◆ EXERCISE DESCRIPTION
From the records below, print only the part that opens with the line containing "(377, 120) = (572, 247): red spool -> none" and closes with the line containing "(333, 340) = (436, 222): none"; omit the pictures.
*** Begin section ***
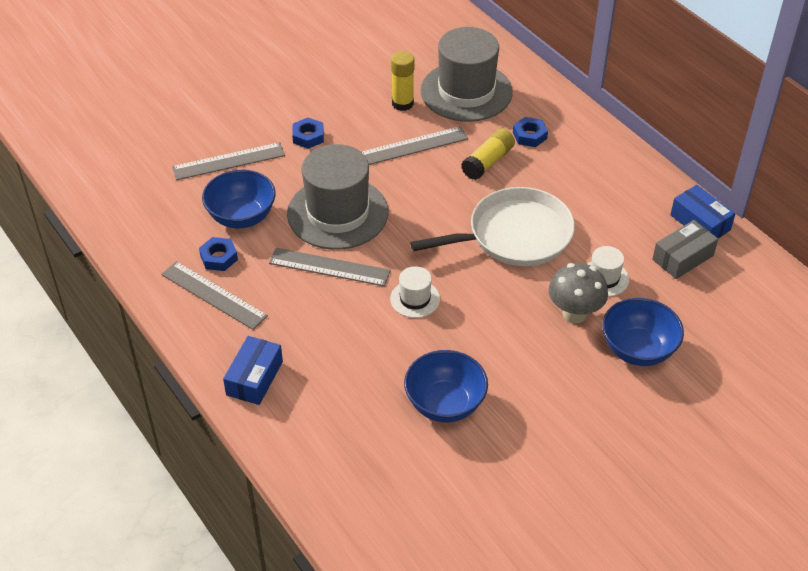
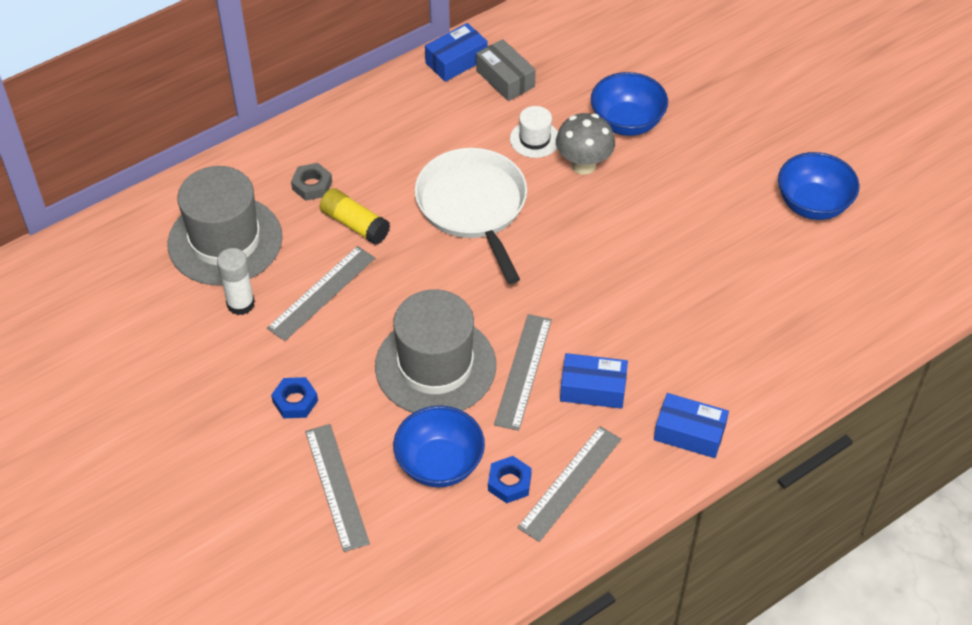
camera: 90 degrees left, 5 degrees up
(308, 312) = (593, 389): none -> blue box
(402, 103) = (240, 304): yellow glue stick -> white glue stick
(413, 146) = (322, 293): grey ruler -> grey ruler turned 60 degrees clockwise
(415, 299) = (568, 293): white hat -> none
(445, 404) = (707, 270): blue bowl -> blue bowl (812, 204)
(529, 135) = (312, 185): blue nut -> grey nut

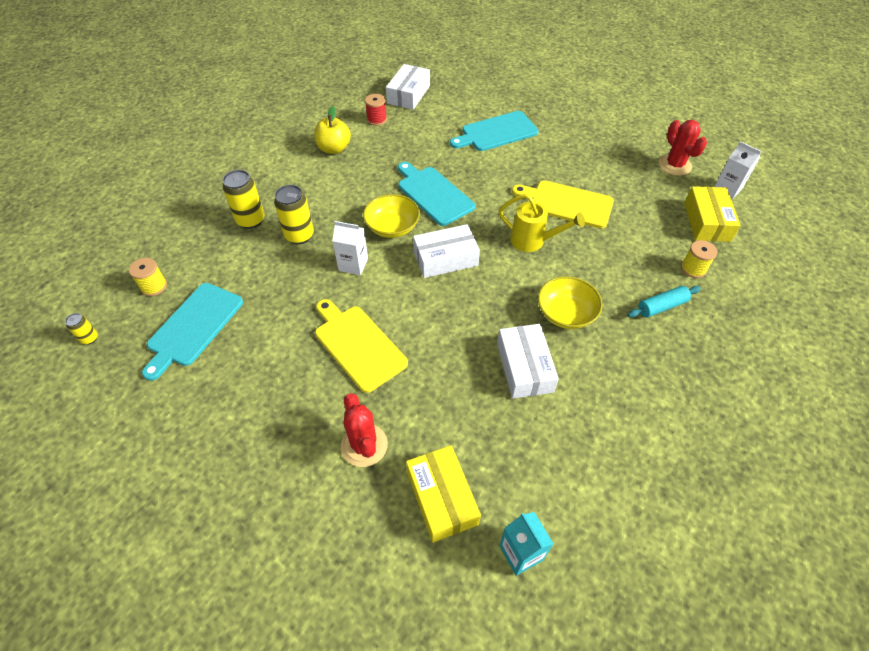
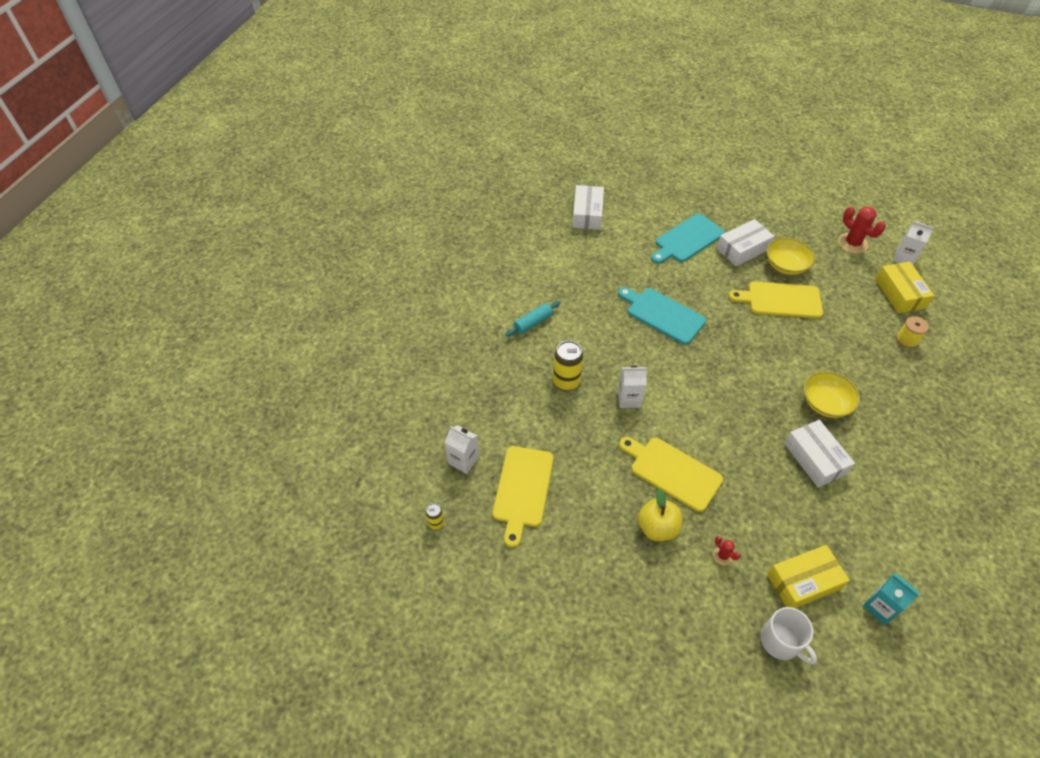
camera: 15 degrees left, 0 degrees up
(154, 286) = (463, 460): yellow spool -> white carton
(193, 327) = (522, 489): turquoise cutting board -> yellow cutting board
(251, 220) = (513, 376): yellow can -> none
(334, 149) = (549, 286): yellow apple -> yellow apple (657, 528)
(364, 445) = (722, 556): red cactus -> red cactus, size x0.51
(377, 120) = (572, 247): red spool -> none
(379, 559) = (781, 641): none -> white mug
(392, 227) = (644, 355): yellow bowl -> yellow bowl (786, 265)
(442, 498) = (803, 581): yellow box -> yellow box turned 75 degrees counterclockwise
(445, 258) = (704, 375): white box -> white box (743, 249)
(533, 241) = (769, 342): yellow watering can -> none
(661, 307) = (896, 380): turquoise rolling pin -> turquoise rolling pin (533, 323)

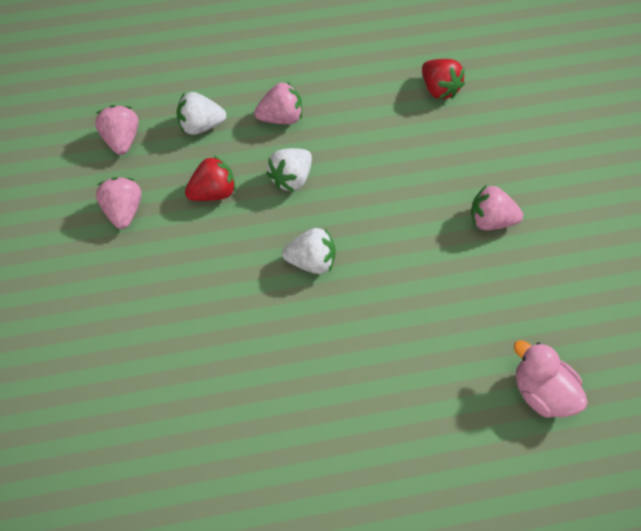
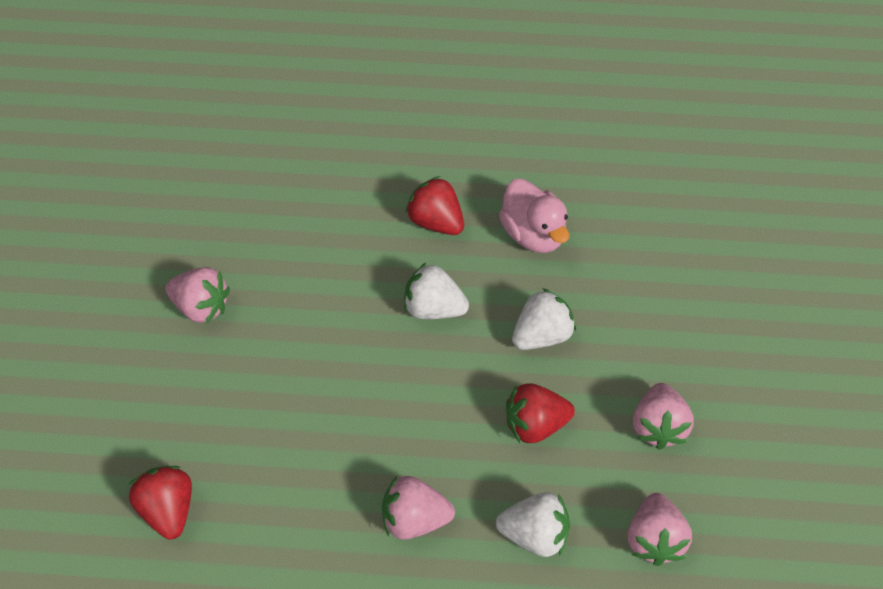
camera: 165 degrees left, 5 degrees down
(291, 178) = (427, 420): white strawberry -> white strawberry (542, 335)
(333, 340) = (436, 222): none -> red strawberry
(542, 392) = (246, 133): pink duck -> pink duck (533, 234)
*** End section ***
◆ ANSWER BOX
(377, 120) = (572, 247): red spool -> none
(379, 559) = (781, 641): none -> white mug
(392, 227) = (644, 355): yellow bowl -> yellow bowl (786, 265)
(442, 498) = (803, 581): yellow box -> yellow box turned 75 degrees counterclockwise
(445, 258) = (704, 375): white box -> white box (743, 249)
(533, 241) = (769, 342): yellow watering can -> none
(661, 307) = (896, 380): turquoise rolling pin -> turquoise rolling pin (533, 323)

camera: 165 degrees left, 5 degrees down
(291, 178) = (427, 420): white strawberry -> white strawberry (542, 335)
(333, 340) = (436, 222): none -> red strawberry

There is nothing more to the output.